▶ _Exercise_
Repeat the lines of the data exactly and exclude any picture among them.

Content revision data:

=== Begin Enclosure ===

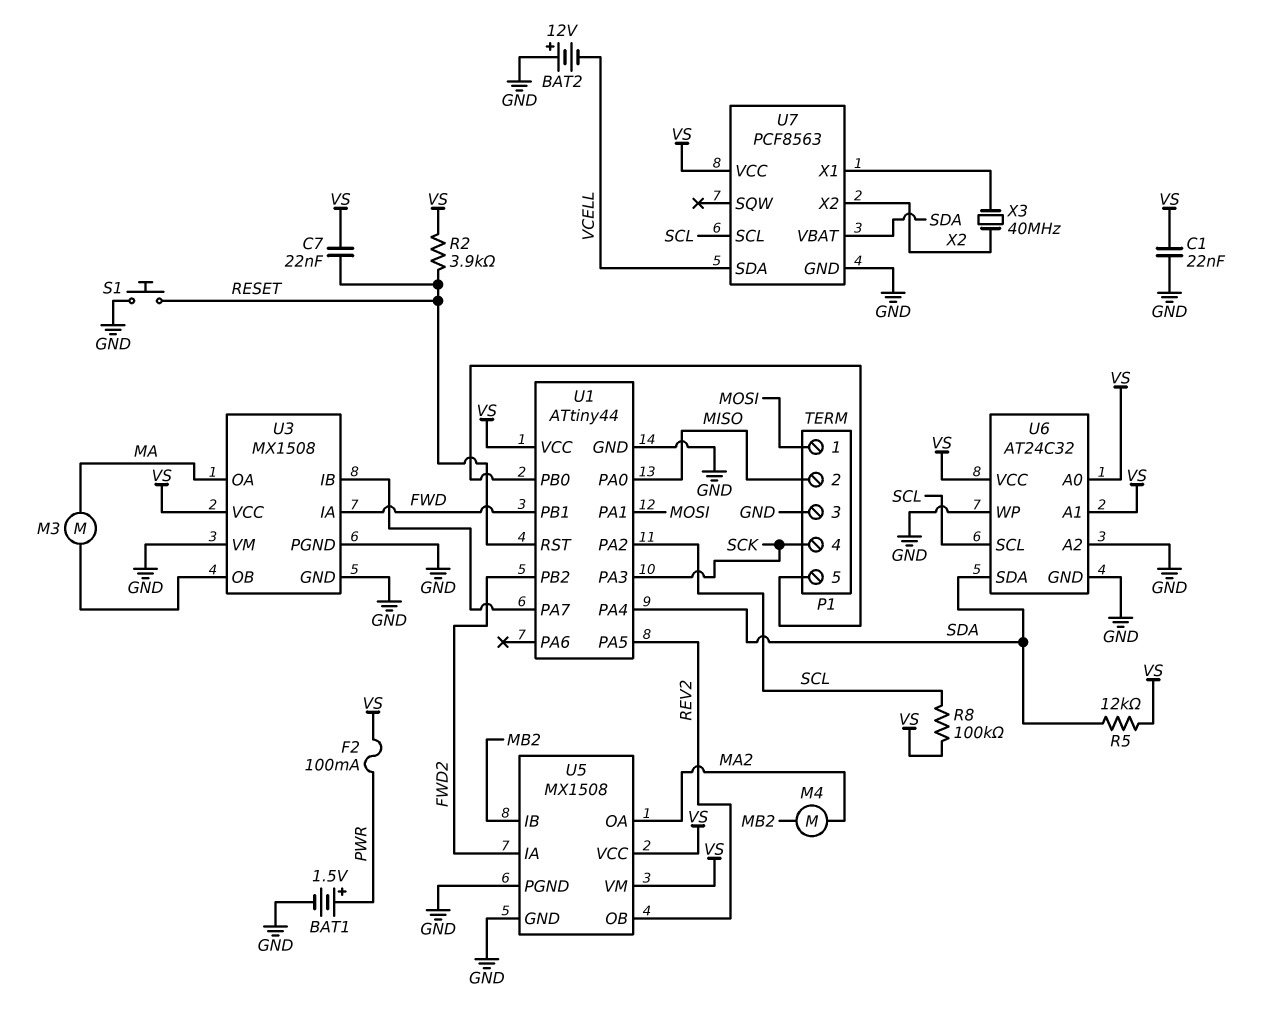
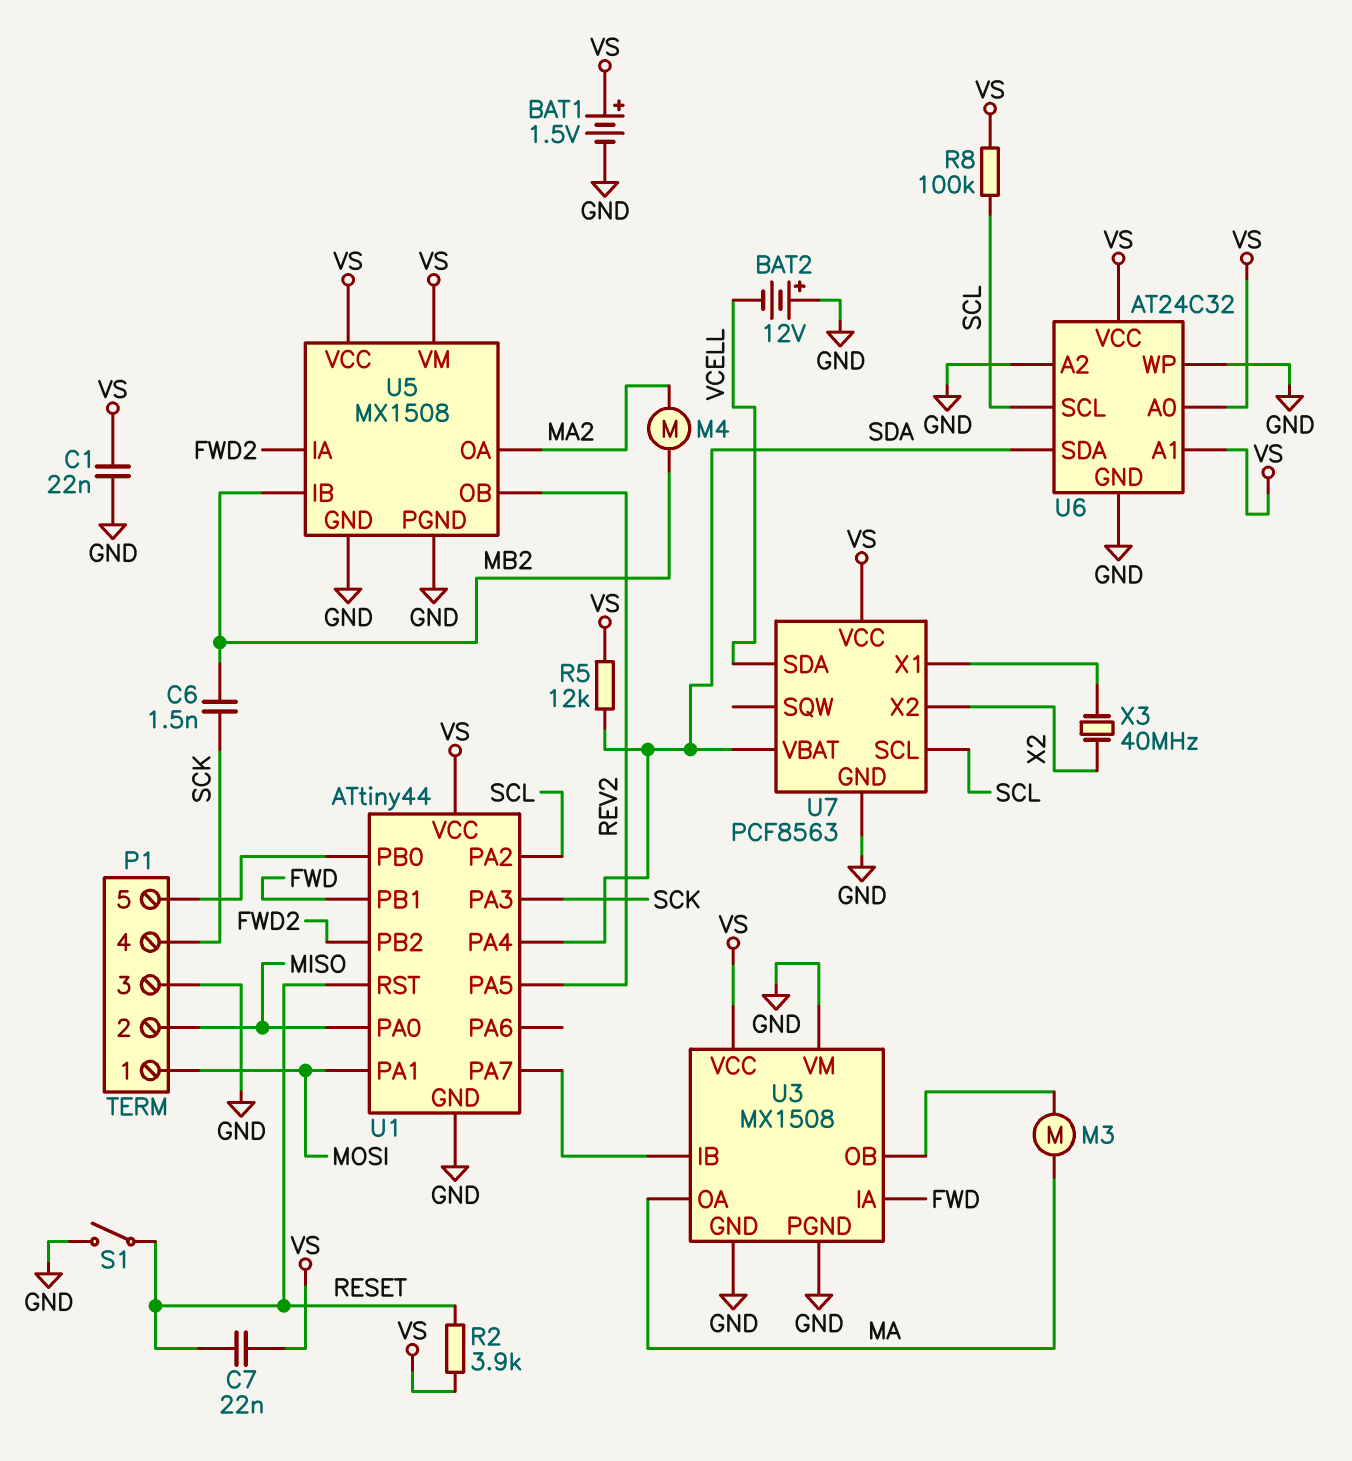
BAT1: 1.5V (plus PWR, minus GND) -> 1.5V (plus VS, minus GND)
C6: none -> 1.5nF (MB2, SCK)
F2: 100mA (PWR, VS) -> none
S1: button (GND, RESET) -> switch (GND, RESET)

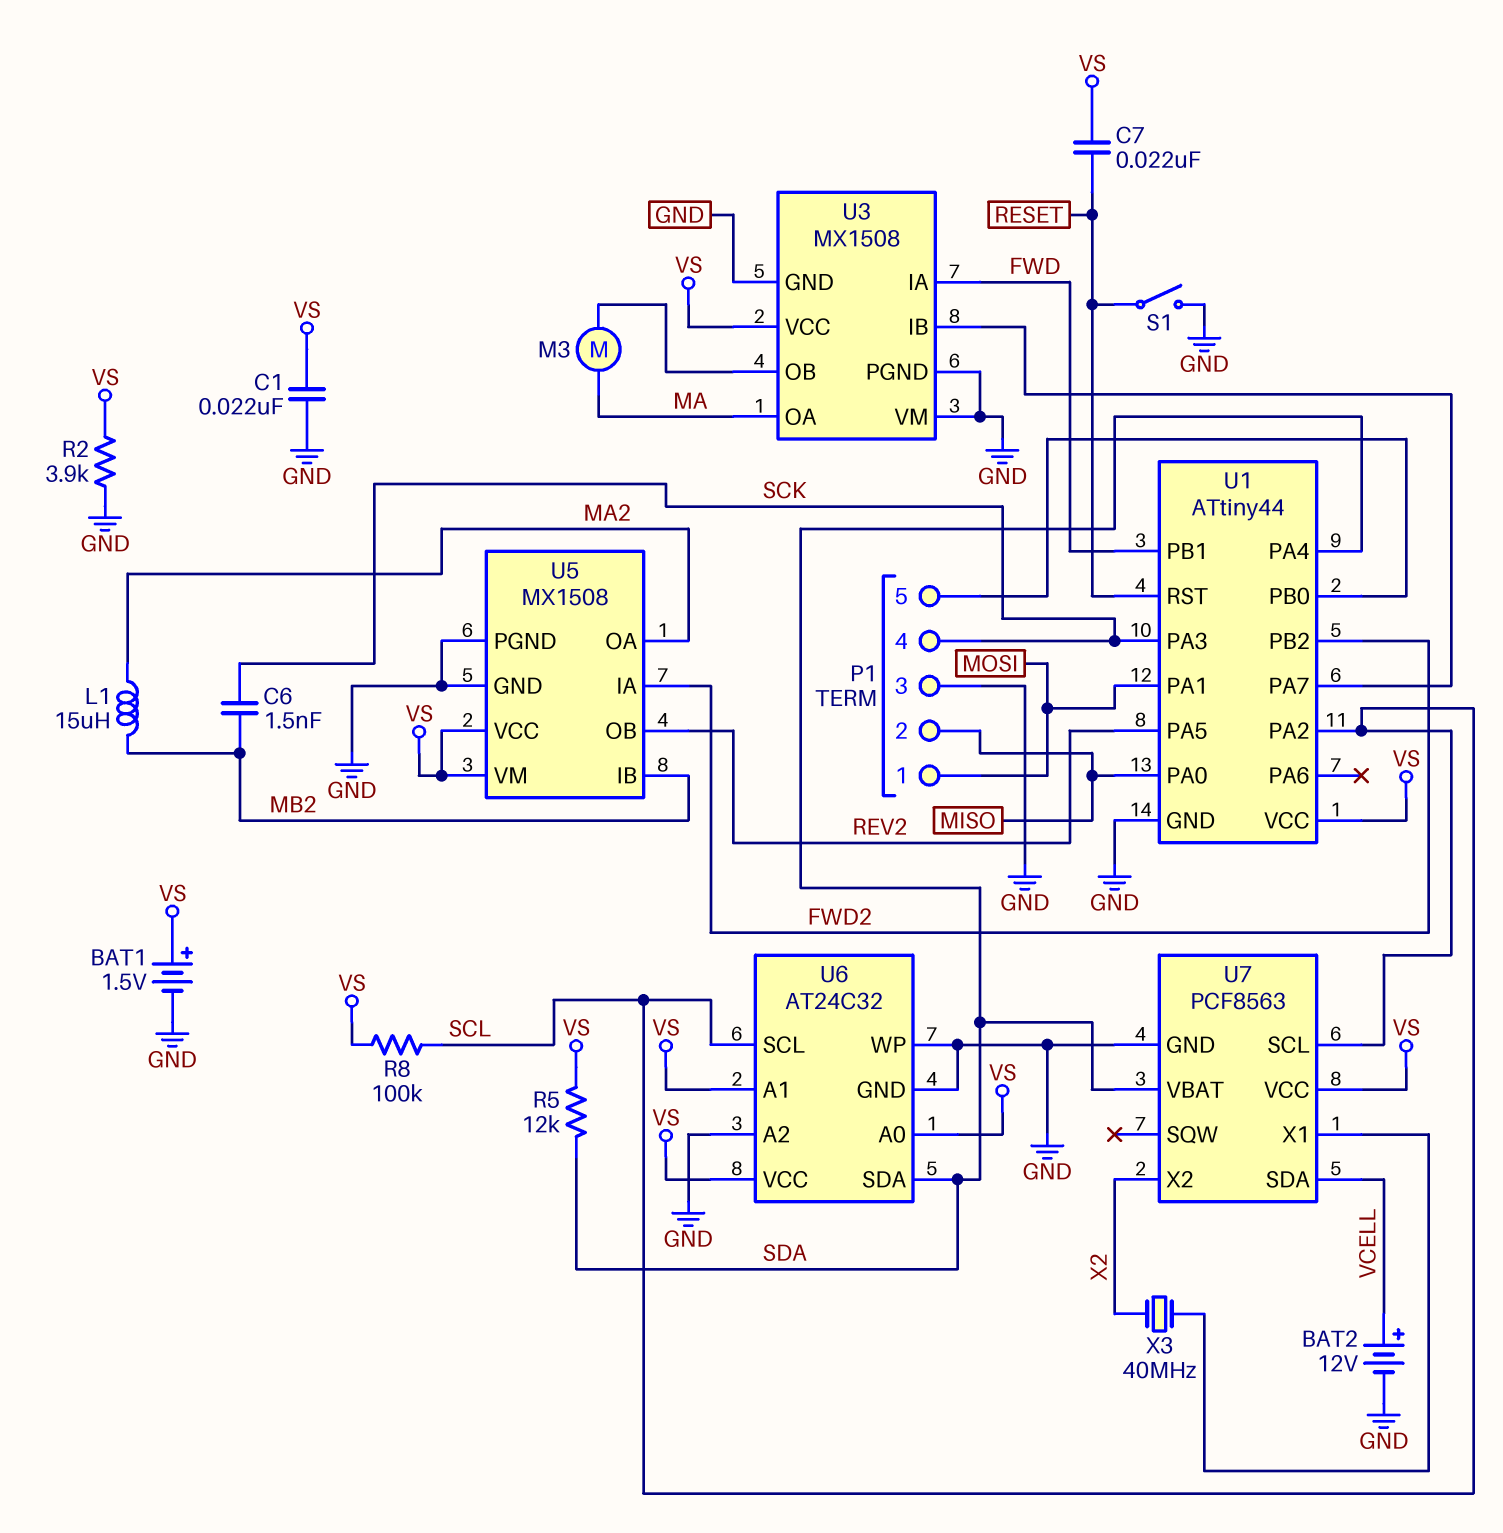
BAT2: 12V (plus GND, minus VCELL) -> 12V (plus VCELL, minus GND)
L1: none -> 15uH (MA2, MB2)
M4: motor (MA2, MB2) -> none
R2: 3.9k (RESET, VS) -> 3.9k (GND, VS)

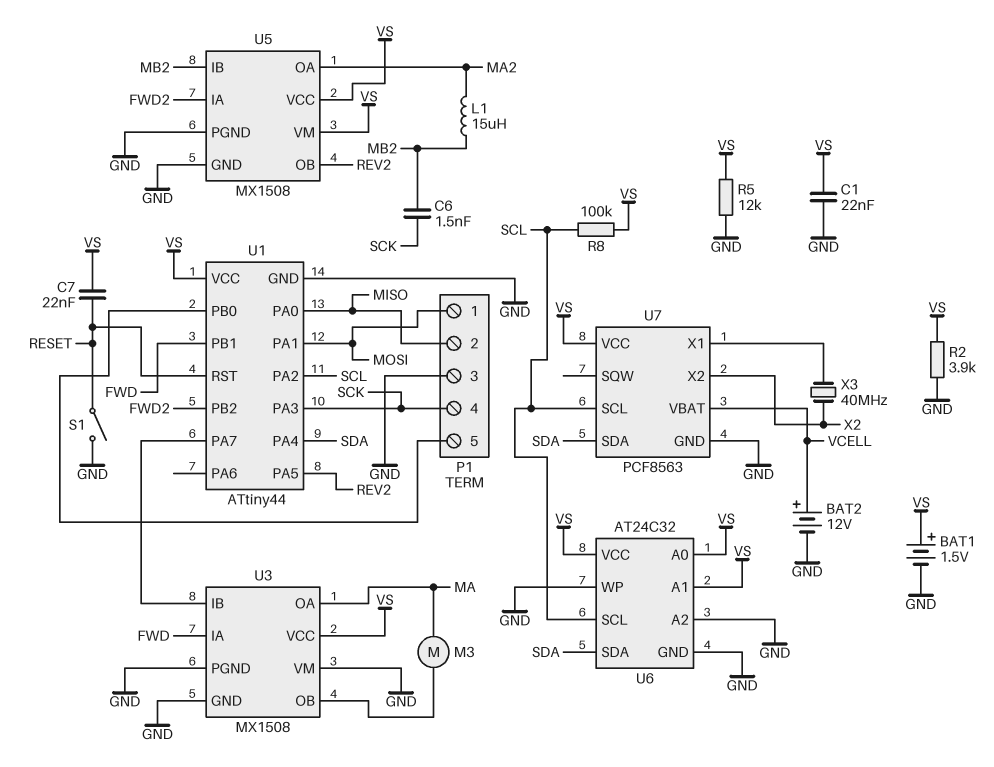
R5: 12k (SDA, VS) -> 12k (GND, VS)
U7 pin SDA: VCELL -> SDA
U7 pin VBAT: SDA -> VCELL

=== End Enclosure ===

▶ _Answer to the problem_
BAT1: 1.5V (plus PWR, minus GND) -> 1.5V (plus VS, minus GND)
C6: none -> 1.5nF (MB2, SCK)
F2: 100mA (PWR, VS) -> none
S1: button (GND, RESET) -> switch (GND, RESET)

BAT2: 12V (plus GND, minus VCELL) -> 12V (plus VCELL, minus GND)
L1: none -> 15uH (MA2, MB2)
M4: motor (MA2, MB2) -> none
R2: 3.9k (RESET, VS) -> 3.9k (GND, VS)

R5: 12k (SDA, VS) -> 12k (GND, VS)
U7 pin SDA: VCELL -> SDA
U7 pin VBAT: SDA -> VCELL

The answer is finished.